(Revision tracking records)
#####
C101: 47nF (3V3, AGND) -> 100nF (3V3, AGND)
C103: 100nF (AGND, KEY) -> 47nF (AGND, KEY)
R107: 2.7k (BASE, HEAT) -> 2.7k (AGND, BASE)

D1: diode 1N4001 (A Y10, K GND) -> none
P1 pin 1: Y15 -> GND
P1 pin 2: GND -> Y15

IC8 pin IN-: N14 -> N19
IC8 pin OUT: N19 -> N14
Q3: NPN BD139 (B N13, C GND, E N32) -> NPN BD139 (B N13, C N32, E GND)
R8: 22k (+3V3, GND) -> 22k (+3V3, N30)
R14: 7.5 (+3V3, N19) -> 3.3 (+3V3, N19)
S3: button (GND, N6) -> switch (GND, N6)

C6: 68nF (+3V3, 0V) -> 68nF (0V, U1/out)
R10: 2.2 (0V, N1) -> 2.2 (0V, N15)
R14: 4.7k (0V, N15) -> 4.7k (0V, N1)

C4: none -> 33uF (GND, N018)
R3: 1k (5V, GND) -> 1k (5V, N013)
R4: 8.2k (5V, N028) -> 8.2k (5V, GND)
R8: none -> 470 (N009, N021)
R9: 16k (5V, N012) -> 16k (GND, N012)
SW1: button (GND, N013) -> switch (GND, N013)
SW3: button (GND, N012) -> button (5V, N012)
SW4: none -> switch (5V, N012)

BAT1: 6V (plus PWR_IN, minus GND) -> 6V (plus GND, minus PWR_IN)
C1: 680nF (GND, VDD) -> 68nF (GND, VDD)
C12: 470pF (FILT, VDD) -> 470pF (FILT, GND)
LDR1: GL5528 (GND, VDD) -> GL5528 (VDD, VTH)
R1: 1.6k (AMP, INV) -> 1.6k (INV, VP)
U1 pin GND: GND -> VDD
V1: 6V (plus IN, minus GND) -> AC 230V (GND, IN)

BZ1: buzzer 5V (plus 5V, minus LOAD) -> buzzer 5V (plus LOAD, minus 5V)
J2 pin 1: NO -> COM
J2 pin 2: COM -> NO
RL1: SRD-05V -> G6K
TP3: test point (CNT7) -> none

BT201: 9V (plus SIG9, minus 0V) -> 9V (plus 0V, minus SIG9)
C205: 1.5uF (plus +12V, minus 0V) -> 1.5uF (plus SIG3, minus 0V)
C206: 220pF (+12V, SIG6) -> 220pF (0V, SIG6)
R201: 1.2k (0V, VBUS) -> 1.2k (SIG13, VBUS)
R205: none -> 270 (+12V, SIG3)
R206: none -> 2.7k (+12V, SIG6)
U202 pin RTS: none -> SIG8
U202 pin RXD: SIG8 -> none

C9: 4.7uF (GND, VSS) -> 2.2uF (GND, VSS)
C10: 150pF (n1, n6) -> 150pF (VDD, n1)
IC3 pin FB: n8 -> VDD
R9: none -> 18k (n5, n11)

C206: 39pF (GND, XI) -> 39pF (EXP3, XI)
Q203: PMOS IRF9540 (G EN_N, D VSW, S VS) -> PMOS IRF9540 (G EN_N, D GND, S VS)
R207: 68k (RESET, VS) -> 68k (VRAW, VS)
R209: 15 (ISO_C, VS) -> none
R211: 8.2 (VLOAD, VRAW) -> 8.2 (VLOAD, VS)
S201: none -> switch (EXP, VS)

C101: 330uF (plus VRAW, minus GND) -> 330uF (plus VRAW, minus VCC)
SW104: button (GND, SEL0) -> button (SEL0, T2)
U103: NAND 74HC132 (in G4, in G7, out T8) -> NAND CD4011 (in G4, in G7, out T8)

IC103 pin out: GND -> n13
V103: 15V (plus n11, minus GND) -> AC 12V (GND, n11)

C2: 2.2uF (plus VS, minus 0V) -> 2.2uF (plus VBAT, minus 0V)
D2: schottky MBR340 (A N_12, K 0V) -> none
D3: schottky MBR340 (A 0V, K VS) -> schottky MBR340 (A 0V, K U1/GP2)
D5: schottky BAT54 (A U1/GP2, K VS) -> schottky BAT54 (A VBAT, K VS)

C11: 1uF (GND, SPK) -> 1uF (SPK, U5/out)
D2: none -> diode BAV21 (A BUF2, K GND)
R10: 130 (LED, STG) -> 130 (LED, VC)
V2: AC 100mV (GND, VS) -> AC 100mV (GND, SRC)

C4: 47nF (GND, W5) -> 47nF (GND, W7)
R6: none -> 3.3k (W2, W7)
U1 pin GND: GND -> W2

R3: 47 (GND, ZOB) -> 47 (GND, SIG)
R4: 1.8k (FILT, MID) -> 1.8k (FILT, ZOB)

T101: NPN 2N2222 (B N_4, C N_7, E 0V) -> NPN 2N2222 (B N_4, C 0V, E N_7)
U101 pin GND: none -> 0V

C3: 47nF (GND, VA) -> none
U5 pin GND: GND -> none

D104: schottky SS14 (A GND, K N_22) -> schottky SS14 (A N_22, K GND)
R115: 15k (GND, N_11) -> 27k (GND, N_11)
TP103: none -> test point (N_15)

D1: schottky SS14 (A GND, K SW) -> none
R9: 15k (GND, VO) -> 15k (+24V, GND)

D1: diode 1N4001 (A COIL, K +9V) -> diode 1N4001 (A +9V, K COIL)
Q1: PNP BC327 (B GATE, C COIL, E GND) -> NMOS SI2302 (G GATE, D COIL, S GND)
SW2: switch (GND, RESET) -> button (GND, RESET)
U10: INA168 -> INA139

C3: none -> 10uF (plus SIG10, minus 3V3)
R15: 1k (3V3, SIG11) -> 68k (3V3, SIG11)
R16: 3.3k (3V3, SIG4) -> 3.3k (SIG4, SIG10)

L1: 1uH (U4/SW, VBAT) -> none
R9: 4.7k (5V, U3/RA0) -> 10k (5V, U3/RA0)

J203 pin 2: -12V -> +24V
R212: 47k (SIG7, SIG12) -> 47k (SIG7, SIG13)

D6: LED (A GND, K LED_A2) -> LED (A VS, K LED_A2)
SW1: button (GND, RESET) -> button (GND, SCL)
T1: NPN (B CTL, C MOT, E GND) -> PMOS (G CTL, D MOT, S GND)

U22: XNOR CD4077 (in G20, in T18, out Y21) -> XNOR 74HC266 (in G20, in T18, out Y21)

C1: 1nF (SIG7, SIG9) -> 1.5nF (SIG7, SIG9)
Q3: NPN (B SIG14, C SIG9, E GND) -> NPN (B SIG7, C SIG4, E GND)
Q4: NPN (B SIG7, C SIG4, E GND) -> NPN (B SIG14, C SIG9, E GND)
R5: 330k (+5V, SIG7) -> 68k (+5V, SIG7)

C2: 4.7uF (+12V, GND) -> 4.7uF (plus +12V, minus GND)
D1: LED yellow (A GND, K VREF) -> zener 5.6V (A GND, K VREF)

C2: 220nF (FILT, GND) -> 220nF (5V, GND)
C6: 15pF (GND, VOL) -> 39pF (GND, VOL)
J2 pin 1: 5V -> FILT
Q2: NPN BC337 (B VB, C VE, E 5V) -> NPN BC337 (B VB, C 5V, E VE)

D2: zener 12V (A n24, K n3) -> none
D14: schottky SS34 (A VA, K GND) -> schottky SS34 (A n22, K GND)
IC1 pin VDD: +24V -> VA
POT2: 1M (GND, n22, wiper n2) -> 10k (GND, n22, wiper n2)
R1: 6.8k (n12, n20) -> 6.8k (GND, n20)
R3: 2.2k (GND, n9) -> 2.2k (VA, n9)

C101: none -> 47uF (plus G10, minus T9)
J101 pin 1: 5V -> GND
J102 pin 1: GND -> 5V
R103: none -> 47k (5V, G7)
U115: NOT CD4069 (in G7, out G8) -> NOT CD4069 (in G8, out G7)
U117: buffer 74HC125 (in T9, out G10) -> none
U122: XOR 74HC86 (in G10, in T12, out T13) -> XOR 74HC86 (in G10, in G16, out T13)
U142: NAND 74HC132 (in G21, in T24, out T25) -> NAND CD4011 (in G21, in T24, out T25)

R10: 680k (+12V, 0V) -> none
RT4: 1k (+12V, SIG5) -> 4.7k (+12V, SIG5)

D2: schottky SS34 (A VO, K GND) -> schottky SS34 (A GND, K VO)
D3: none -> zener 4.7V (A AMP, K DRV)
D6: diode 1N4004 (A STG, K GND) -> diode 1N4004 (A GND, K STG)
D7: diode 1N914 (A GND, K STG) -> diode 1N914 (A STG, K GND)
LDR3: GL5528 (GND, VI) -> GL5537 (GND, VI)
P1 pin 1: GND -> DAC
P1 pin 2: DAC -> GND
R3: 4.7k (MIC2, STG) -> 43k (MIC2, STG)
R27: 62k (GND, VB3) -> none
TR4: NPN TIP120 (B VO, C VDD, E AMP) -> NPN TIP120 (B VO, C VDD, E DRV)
#####
[TASK TO COMPLETE]
Where the line with "R8: 22k (+3V3, GND) -> 22k (+3V3, N30)" ends, your copy should end too; please return exactly the lines from the first line of the data through it.

[RESPONSE TO THE TASK]
C101: 47nF (3V3, AGND) -> 100nF (3V3, AGND)
C103: 100nF (AGND, KEY) -> 47nF (AGND, KEY)
R107: 2.7k (BASE, HEAT) -> 2.7k (AGND, BASE)

D1: diode 1N4001 (A Y10, K GND) -> none
P1 pin 1: Y15 -> GND
P1 pin 2: GND -> Y15

IC8 pin IN-: N14 -> N19
IC8 pin OUT: N19 -> N14
Q3: NPN BD139 (B N13, C GND, E N32) -> NPN BD139 (B N13, C N32, E GND)
R8: 22k (+3V3, GND) -> 22k (+3V3, N30)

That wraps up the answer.